_Data for this task:_

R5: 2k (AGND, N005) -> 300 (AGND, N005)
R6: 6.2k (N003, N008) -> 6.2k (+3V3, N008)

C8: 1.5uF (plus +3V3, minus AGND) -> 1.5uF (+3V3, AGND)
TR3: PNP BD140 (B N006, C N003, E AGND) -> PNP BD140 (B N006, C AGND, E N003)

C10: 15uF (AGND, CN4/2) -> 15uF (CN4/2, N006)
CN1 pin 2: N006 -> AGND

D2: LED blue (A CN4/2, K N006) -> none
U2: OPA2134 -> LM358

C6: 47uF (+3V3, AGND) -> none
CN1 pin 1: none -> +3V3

_Problem details:_
How many of the listing's lines contain "AGND"? Respond with a single number and nothing else.

_Answer to the problem:_
6